[[ Record extracts, beginning ]]

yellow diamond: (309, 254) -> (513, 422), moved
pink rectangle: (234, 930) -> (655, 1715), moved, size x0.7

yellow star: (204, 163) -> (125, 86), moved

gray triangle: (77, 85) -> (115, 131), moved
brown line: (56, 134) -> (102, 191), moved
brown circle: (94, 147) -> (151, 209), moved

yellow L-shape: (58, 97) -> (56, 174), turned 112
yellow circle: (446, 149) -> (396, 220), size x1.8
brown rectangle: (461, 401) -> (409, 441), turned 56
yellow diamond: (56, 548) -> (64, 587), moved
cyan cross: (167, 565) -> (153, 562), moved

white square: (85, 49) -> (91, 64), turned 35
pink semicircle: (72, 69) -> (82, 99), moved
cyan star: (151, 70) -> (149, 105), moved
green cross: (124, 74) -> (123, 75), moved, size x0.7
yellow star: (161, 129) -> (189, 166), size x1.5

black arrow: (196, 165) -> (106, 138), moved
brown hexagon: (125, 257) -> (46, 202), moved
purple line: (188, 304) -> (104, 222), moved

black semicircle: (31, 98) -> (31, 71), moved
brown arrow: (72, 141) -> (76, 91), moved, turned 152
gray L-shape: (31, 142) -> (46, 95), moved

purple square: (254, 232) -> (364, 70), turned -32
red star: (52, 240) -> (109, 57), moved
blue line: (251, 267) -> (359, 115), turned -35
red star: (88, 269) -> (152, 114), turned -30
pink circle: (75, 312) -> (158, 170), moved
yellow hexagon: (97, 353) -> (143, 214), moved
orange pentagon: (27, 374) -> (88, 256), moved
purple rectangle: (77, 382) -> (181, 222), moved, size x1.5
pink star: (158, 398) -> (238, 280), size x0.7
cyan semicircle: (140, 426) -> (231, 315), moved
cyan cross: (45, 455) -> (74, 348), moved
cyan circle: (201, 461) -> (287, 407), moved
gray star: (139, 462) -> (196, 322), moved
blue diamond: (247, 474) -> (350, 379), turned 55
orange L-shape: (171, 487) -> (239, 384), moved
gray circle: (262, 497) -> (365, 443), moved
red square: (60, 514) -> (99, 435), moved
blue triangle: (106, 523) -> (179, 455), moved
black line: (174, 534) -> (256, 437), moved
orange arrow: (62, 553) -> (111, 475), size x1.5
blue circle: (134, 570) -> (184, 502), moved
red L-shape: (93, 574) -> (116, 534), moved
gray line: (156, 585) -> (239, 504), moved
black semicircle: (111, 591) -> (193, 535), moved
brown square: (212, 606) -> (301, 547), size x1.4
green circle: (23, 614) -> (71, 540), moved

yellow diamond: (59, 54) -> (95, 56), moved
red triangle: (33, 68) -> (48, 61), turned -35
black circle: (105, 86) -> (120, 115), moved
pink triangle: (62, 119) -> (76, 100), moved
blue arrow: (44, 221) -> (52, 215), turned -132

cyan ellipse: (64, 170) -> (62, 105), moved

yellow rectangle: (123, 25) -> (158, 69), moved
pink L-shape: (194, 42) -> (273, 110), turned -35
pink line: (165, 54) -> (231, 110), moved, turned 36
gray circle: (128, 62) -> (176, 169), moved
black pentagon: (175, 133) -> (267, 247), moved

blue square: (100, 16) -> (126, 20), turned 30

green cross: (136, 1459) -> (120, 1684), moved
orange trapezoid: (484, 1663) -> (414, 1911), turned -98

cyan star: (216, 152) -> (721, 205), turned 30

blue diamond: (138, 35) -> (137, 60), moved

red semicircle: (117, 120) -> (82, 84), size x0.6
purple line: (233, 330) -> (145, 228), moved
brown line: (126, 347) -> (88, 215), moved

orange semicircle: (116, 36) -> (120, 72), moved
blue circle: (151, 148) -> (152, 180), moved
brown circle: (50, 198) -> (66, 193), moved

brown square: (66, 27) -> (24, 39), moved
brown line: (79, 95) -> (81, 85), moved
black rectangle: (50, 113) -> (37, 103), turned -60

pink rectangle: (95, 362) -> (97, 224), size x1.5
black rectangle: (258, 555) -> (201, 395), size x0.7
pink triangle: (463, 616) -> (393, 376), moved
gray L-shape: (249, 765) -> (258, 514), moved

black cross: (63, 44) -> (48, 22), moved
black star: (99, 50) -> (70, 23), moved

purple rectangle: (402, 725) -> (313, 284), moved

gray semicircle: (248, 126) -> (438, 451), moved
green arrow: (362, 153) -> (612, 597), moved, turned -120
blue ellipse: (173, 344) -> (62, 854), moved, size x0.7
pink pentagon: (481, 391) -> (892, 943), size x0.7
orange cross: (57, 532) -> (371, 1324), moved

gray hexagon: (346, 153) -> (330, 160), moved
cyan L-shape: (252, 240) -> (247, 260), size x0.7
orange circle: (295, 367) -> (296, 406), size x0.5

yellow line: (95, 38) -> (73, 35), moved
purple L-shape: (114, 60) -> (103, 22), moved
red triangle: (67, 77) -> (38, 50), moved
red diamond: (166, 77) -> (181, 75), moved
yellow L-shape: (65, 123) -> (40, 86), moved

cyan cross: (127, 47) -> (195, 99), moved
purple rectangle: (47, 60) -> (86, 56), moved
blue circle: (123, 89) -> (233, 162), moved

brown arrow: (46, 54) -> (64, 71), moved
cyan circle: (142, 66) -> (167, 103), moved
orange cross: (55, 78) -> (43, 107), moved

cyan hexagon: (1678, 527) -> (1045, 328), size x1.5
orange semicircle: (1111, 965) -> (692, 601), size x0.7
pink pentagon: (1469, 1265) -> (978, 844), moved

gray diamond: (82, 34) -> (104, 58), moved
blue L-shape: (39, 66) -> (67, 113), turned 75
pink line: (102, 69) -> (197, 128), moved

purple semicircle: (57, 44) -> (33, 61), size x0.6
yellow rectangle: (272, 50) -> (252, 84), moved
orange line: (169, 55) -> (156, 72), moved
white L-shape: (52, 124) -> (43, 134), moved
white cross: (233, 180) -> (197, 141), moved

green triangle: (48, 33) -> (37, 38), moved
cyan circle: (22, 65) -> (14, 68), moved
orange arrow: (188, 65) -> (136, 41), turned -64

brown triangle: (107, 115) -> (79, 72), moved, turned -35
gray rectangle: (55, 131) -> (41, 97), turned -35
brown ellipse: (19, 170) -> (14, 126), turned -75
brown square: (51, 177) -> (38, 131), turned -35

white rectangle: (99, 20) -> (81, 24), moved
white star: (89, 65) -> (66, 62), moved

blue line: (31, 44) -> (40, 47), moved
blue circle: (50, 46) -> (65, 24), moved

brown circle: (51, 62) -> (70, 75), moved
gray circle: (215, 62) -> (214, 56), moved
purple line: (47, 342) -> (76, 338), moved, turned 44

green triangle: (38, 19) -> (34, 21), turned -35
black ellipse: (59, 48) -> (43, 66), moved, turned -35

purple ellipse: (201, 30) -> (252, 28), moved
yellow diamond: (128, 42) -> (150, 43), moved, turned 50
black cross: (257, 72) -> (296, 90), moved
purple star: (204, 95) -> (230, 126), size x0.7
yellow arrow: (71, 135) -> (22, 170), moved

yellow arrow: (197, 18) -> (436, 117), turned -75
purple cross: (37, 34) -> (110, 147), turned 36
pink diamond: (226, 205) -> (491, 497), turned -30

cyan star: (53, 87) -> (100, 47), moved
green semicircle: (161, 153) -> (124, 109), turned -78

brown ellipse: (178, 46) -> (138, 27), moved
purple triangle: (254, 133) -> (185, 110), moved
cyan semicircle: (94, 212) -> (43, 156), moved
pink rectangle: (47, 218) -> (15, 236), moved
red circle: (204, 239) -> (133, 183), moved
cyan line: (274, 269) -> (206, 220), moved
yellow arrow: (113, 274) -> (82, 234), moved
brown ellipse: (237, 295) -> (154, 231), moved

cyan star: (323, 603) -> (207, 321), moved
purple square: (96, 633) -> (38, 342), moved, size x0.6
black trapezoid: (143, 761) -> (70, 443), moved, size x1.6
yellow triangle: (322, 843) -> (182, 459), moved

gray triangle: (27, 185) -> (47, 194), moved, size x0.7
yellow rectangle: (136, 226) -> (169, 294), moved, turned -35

[[ Record extracts, end ]]

(Task description)
Work out how many lines in the records above include the string "diamond", and provide that figure with no other text.

(The answer)
9